*** GIVEN RECORDS Section Begins ***
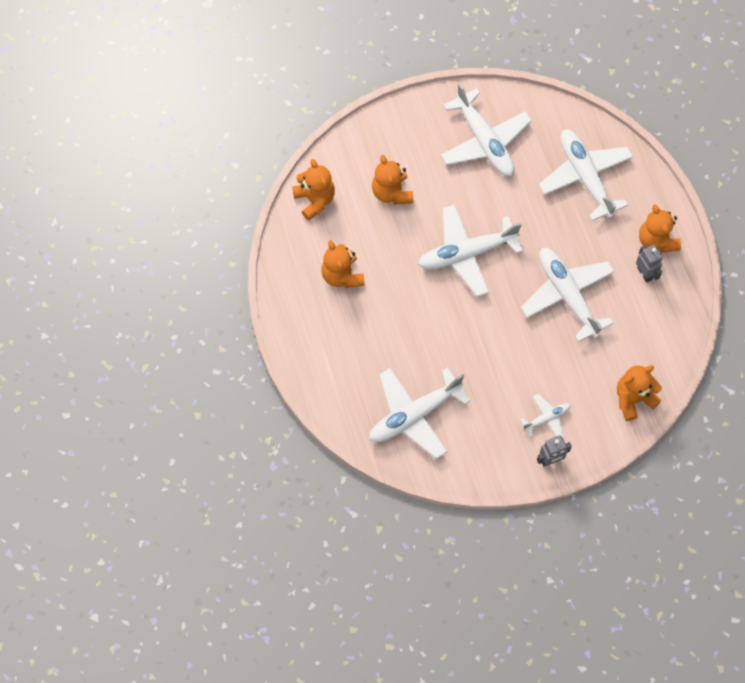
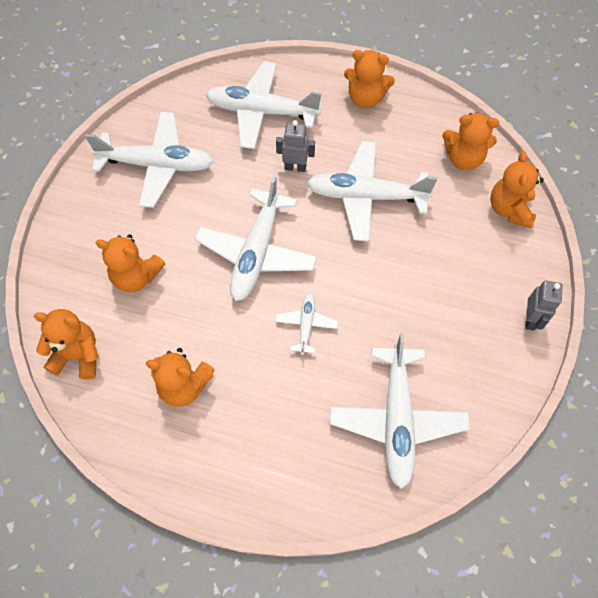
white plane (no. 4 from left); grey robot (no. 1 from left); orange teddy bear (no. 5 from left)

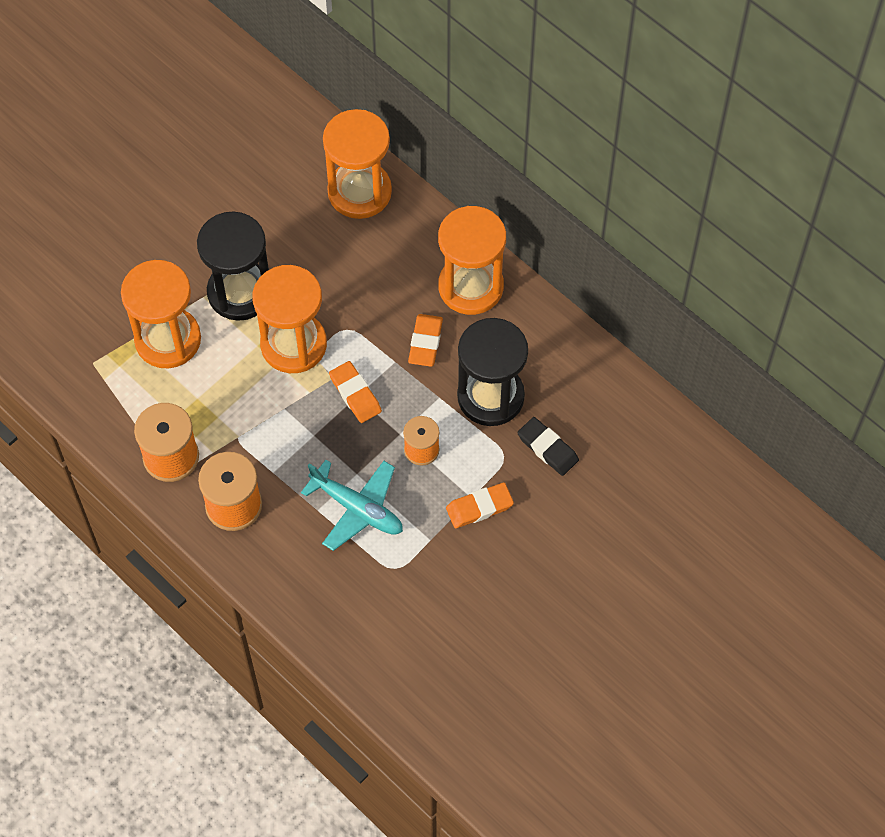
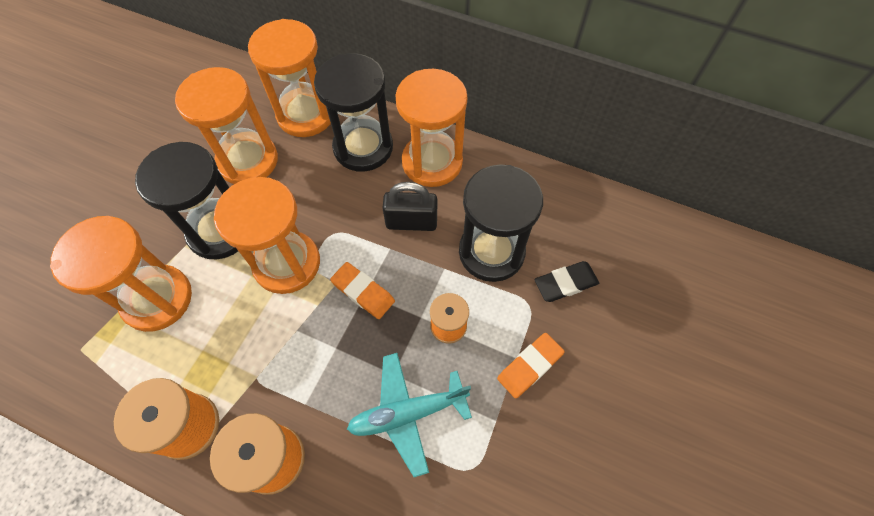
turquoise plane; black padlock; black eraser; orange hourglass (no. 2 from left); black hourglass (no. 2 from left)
*** GIVEN RECORDS Section Ends ***
*** GIVEN RECORDS Section Begins ***
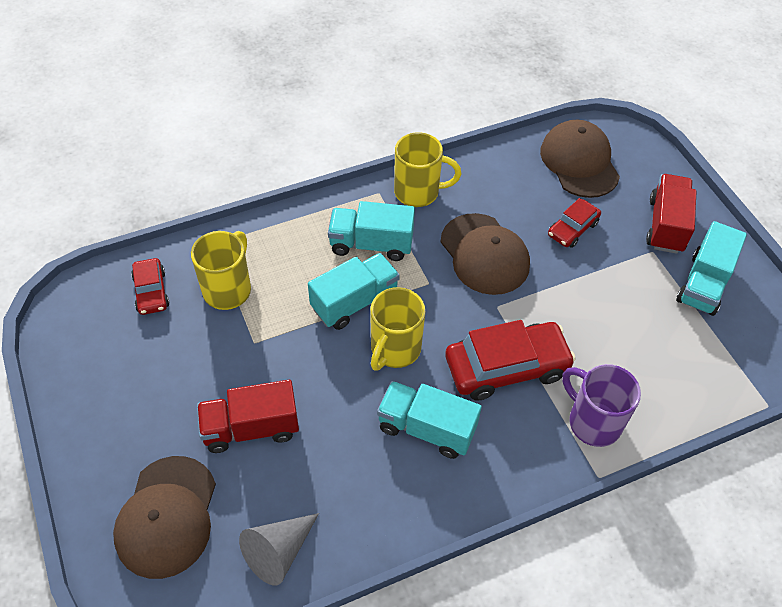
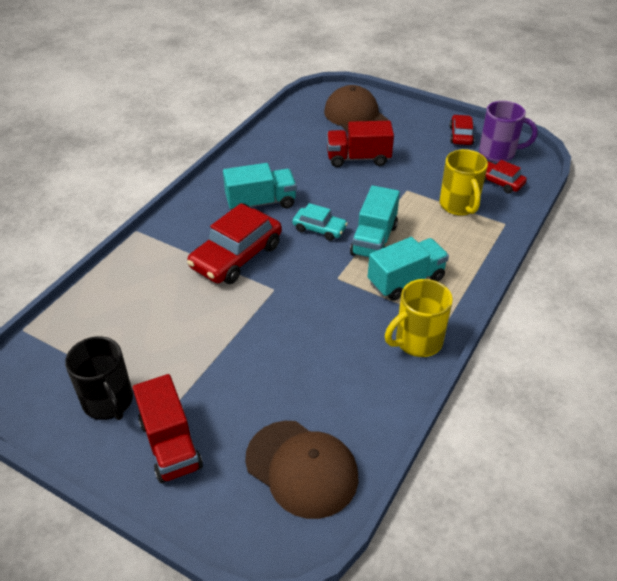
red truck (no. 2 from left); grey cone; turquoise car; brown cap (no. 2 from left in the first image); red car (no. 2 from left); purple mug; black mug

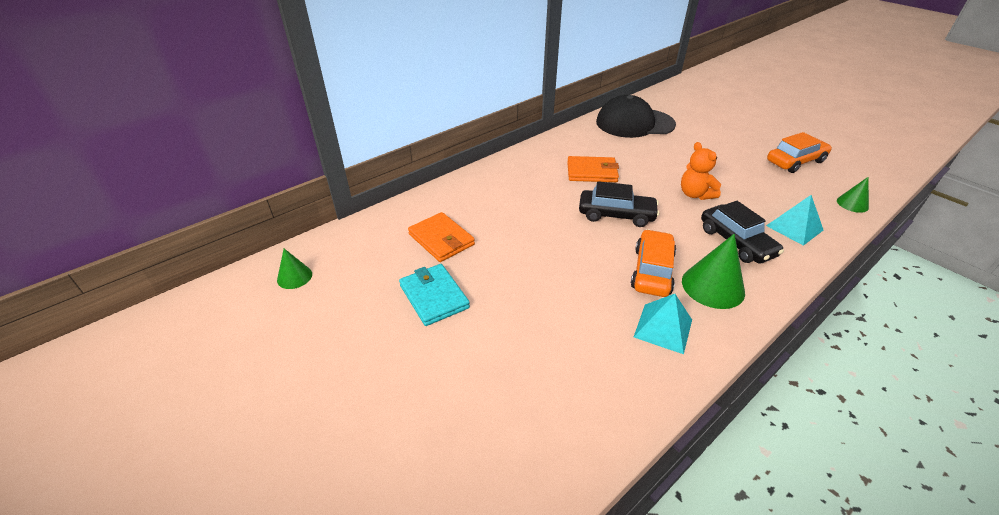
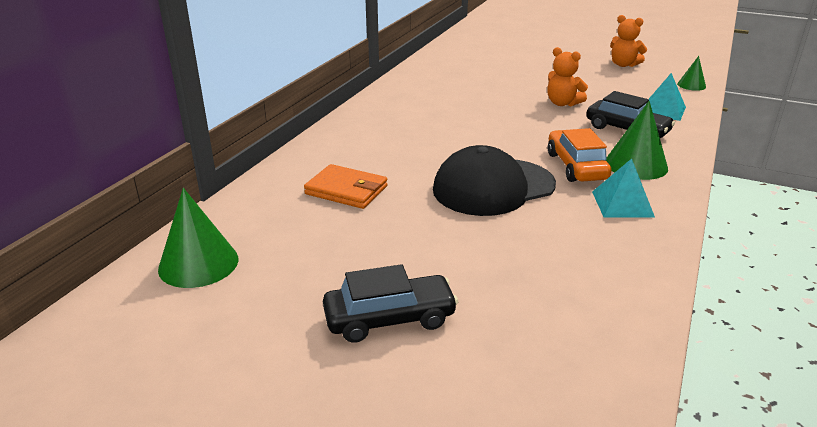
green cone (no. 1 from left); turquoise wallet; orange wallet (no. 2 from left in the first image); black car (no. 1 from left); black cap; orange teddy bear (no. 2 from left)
*** GIVEN RECORDS Section Ends ***
*** GIVEN RECORDS Section Begins ***
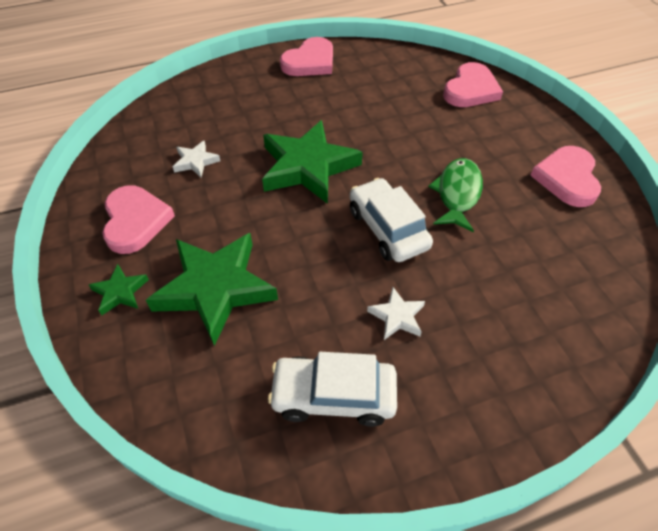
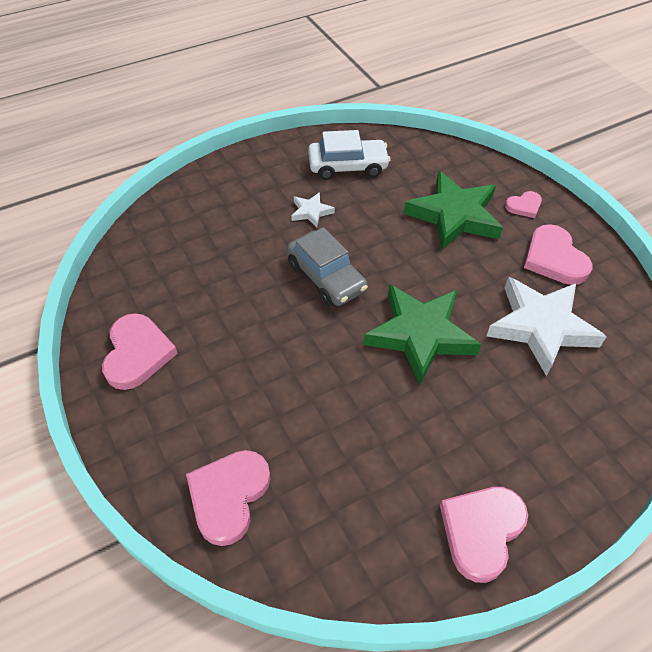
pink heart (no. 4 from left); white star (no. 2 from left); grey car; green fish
*** GIVEN RECORDS Section Ends ***
» **EXERCISE INSTRUCTIONS**
An exact copy of the lines above from the one with "white plane (no." up to and including the one with "turquoise plane; black" is required; reproduce only those lines, omitting all pictures.

» **TASK OUTPUT**
white plane (no. 4 from left); grey robot (no. 1 from left); orange teddy bear (no. 5 from left)

turquoise plane; black padlock; black eraser; orange hourglass (no. 2 from left); black hourglass (no. 2 from left)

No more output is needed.